*Required action*: Everything from the line with "pos1: [321, 303, 369, 341]" to the final line of the entries is to be set down exactly, except the pictures.

*Data for processing*:
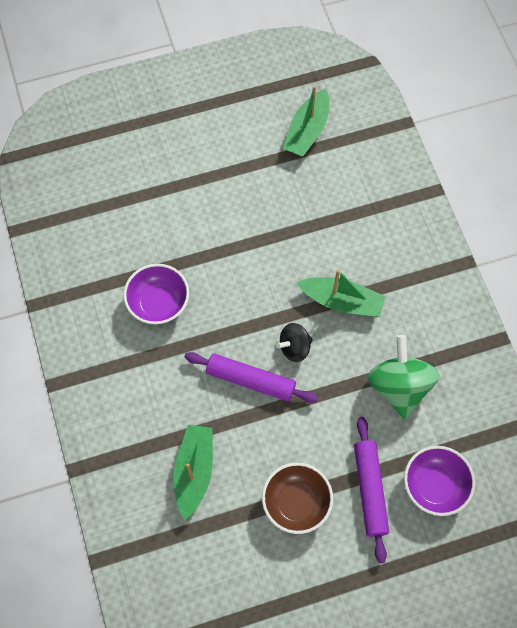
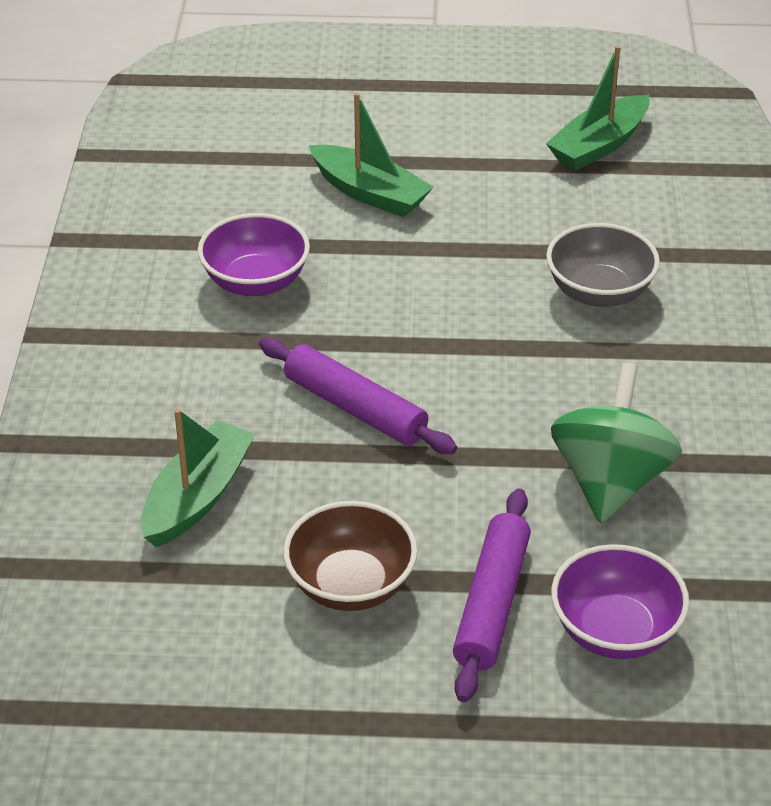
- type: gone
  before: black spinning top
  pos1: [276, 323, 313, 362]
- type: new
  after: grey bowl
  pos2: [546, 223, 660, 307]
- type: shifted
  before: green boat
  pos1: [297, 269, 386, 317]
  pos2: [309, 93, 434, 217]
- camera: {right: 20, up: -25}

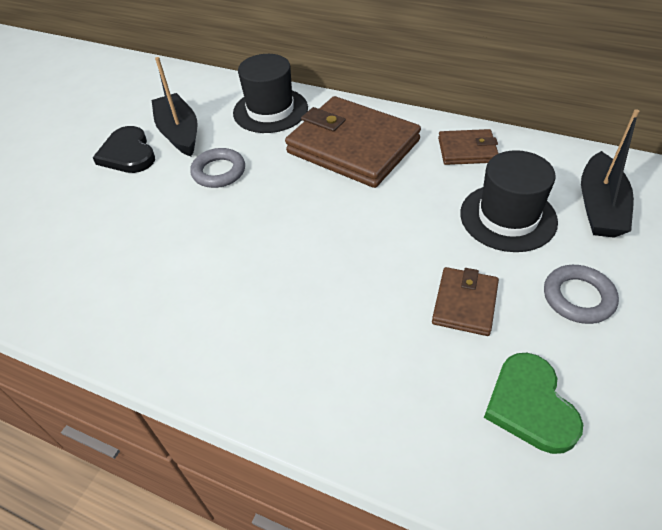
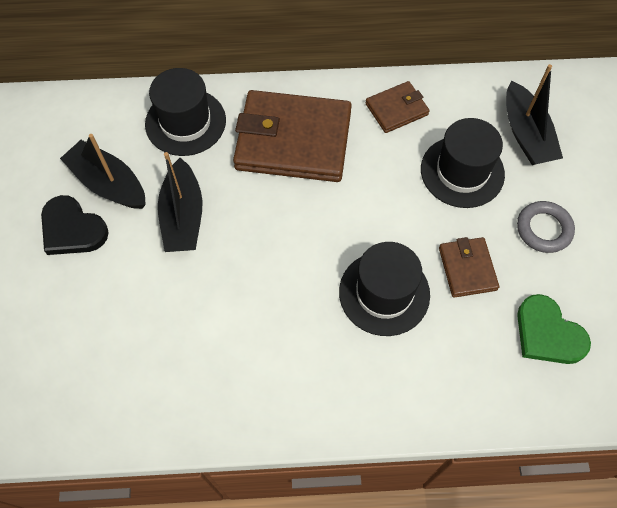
- type: new
  after: black hat
  pos2: [339, 242, 430, 336]
- type: swapped
  before: grey ring
  after: black boat
  pos1: [190, 148, 245, 188]
  pos2: [158, 152, 203, 252]
- camera: {right: -30, up: 15}

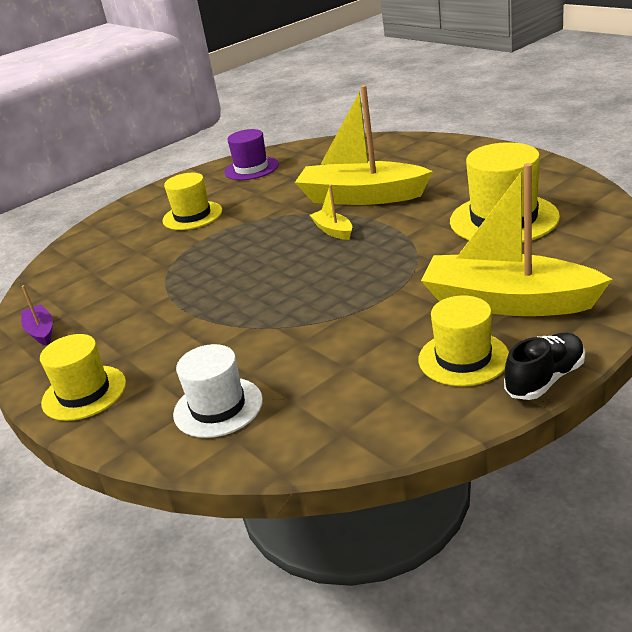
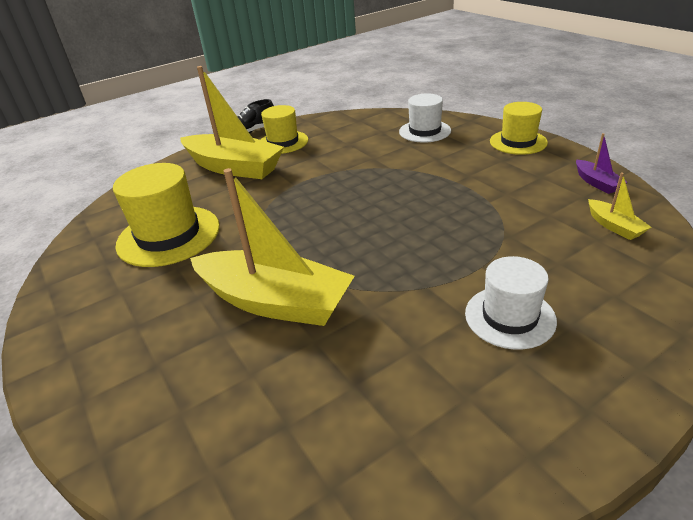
- type: gone
  before: purple hat
  pos1: [224, 129, 279, 180]
- type: shifted
  before: yellow boat
  pos1: [310, 185, 352, 240]
  pos2: [588, 173, 651, 240]
- type: repainted
  before: yellow hat
  after: white hat
  pos1: [162, 173, 222, 230]
  pos2: [465, 256, 557, 349]
- camera: {right: -175, up: 5}

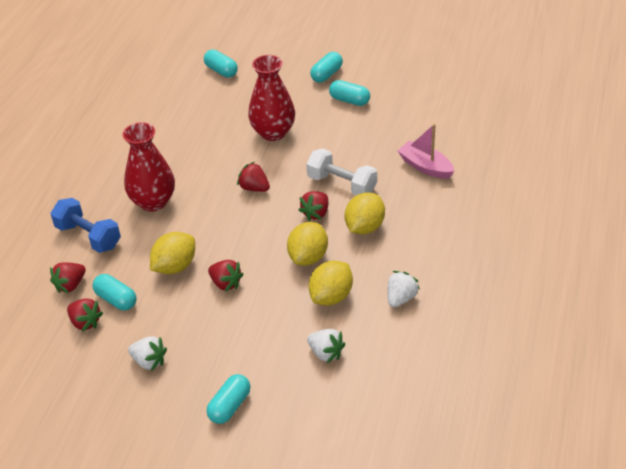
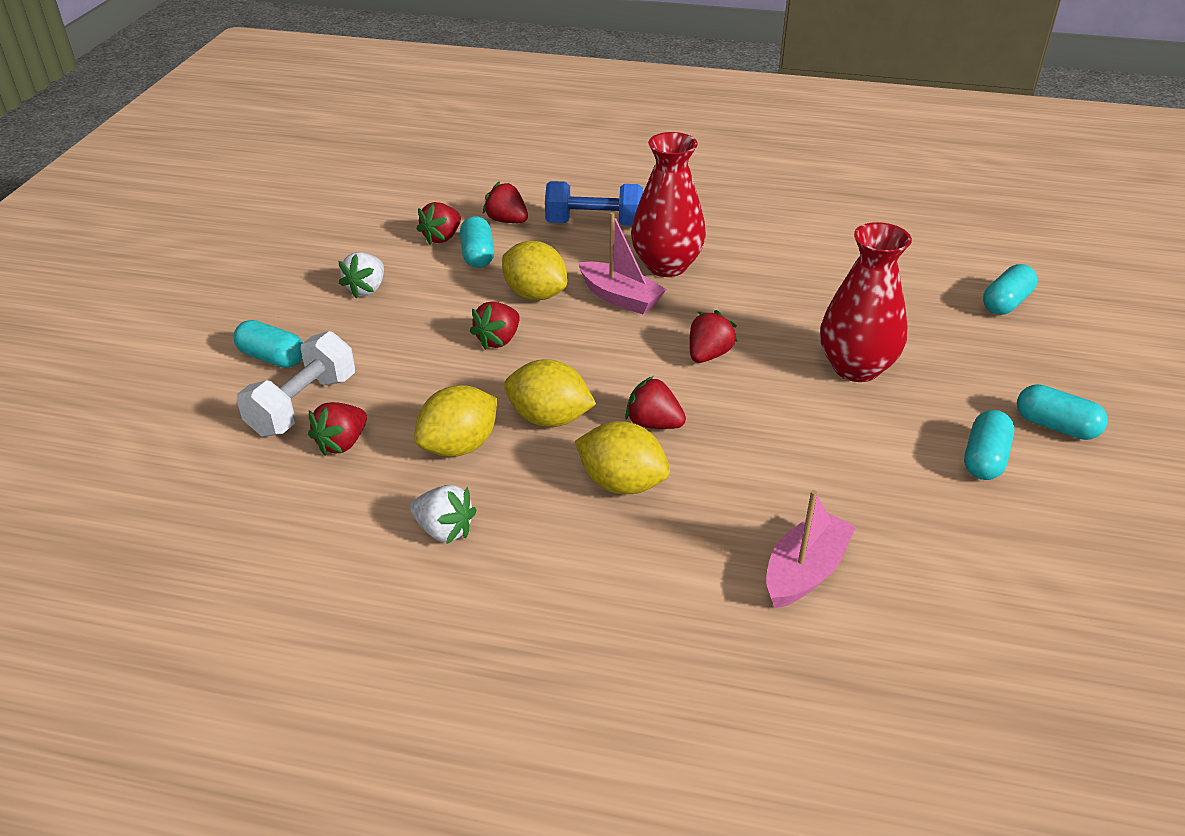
- type: new
  after: pink boat
  pos2: [579, 212, 667, 314]
- type: shifted
  before: white dumbbell
  pos1: [306, 148, 377, 196]
  pos2: [237, 331, 355, 437]
- type: repainted
  before: white strawberry
  after: red strawberry
  pos1: [307, 329, 345, 363]
  pos2: [308, 402, 367, 455]
- type: rotated
  before: blue dumbbell
  pos1: [51, 198, 121, 253]
  pos2: [545, 181, 643, 226]
  turn: 60
- type: rotated
  before: turquoise capsule
  pos1: [93, 274, 136, 310]
  pos2: [460, 216, 494, 268]
  turn: -45
- type: rotated
  before: yellow lemon
  pos1: [309, 261, 353, 306]
  pos2: [414, 385, 497, 457]
  turn: -75
- camera: {right: 85, up: -5}

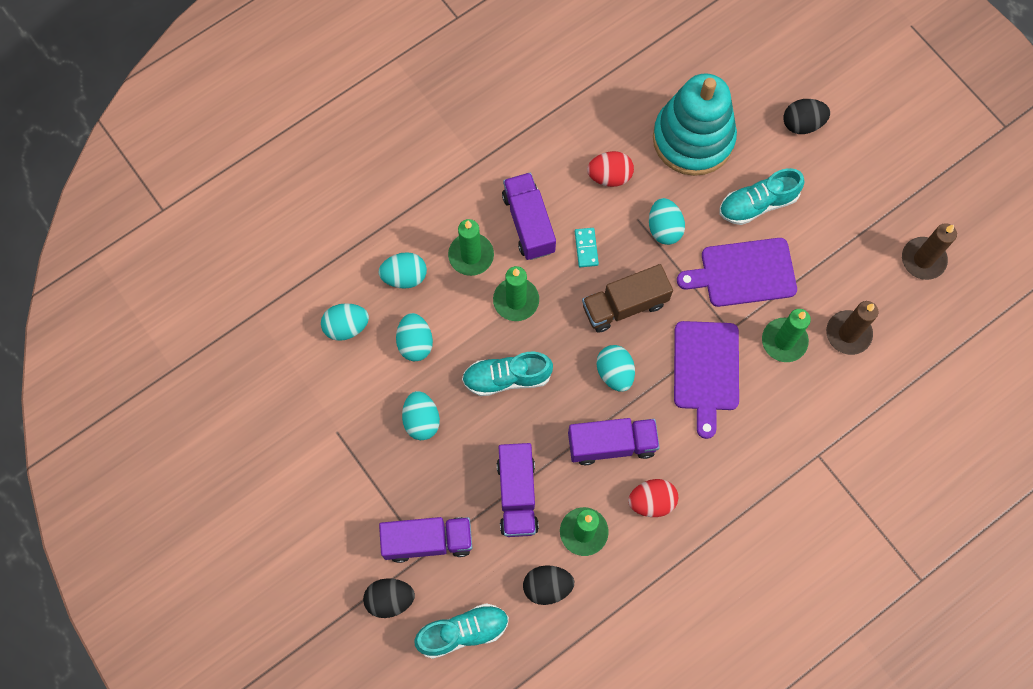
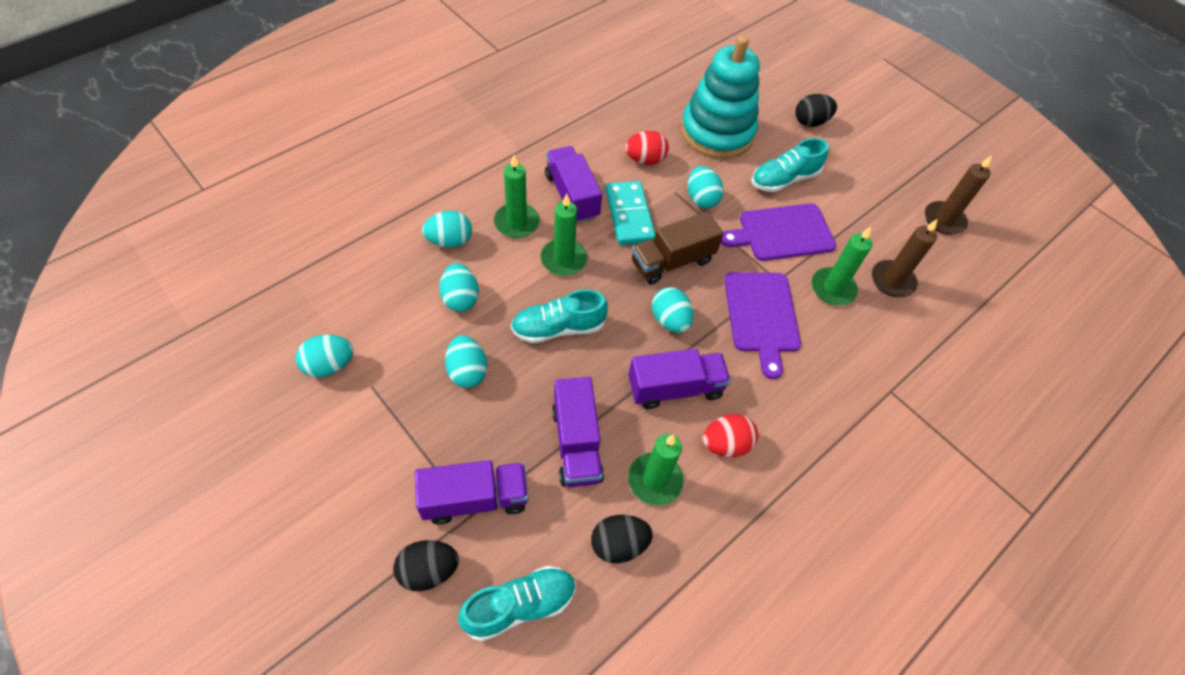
- type: shifted
  before: turquoise egg
  pos1: [321, 303, 369, 341]
  pos2: [296, 335, 353, 378]
- type: scaled
  before: turquoise domino
  pos1: [575, 228, 599, 267]
  pos2: [605, 181, 656, 245]
  scale: 1.92
- camera: {right: -10, up: -15}

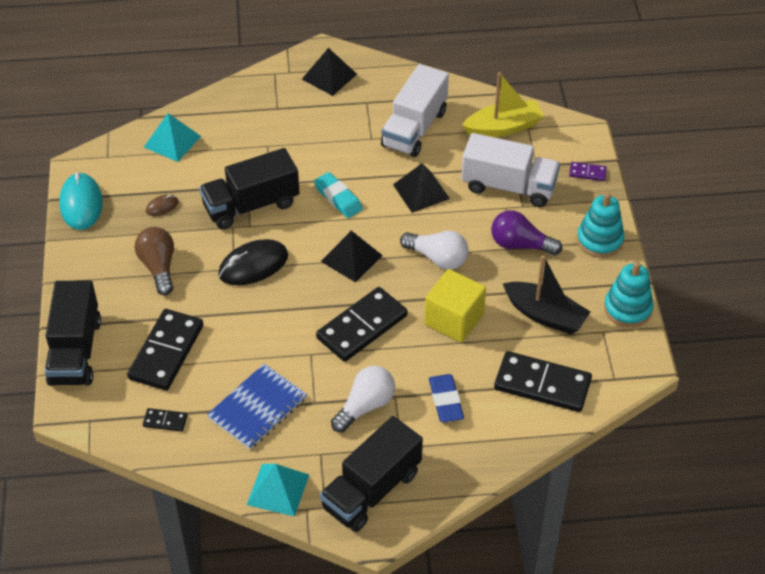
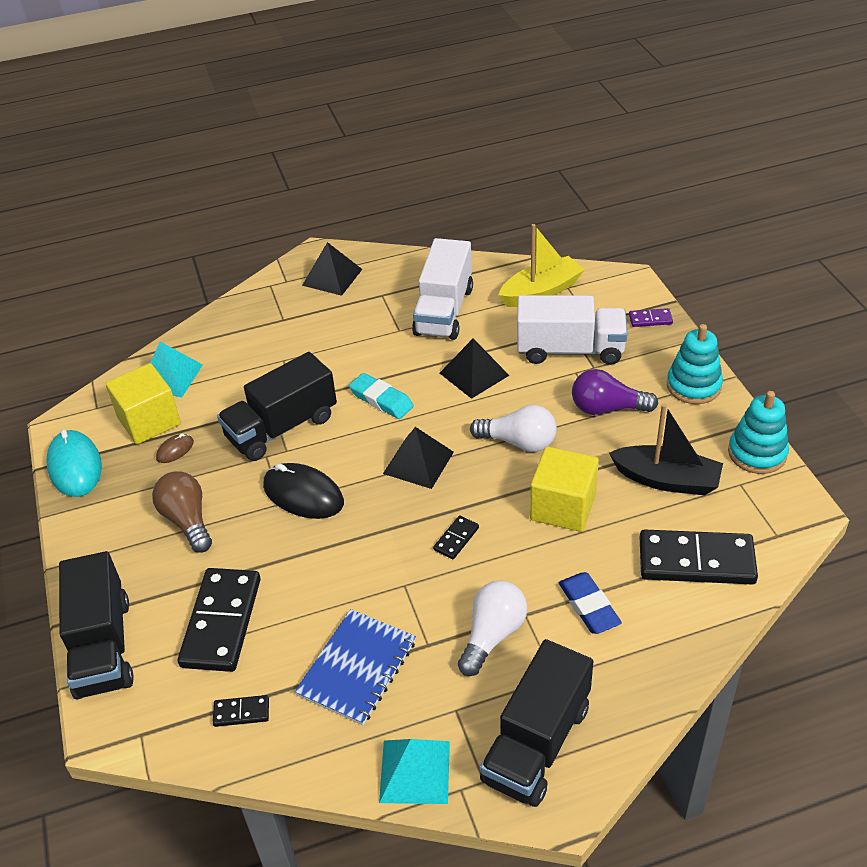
- type: new
  after: yellow cube
  pos2: [106, 363, 181, 444]
- type: rotated
  before: black mouse
  pos1: [218, 239, 288, 285]
  pos2: [263, 463, 344, 519]
  turn: 75
- type: scaled
  before: black domino
  pos1: [316, 287, 407, 362]
  pos2: [433, 515, 479, 560]
  scale: 0.45
- camera: {right: -10, up: -5}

*Output below*:
  pos1: [321, 303, 369, 341]
  pos2: [296, 335, 353, 378]
- type: scaled
  before: turquoise domino
  pos1: [575, 228, 599, 267]
  pos2: [605, 181, 656, 245]
  scale: 1.92
- camera: {right: -10, up: -15}

- type: new
  after: yellow cube
  pos2: [106, 363, 181, 444]
- type: rotated
  before: black mouse
  pos1: [218, 239, 288, 285]
  pos2: [263, 463, 344, 519]
  turn: 75
- type: scaled
  before: black domino
  pos1: [316, 287, 407, 362]
  pos2: [433, 515, 479, 560]
  scale: 0.45
- camera: {right: -10, up: -5}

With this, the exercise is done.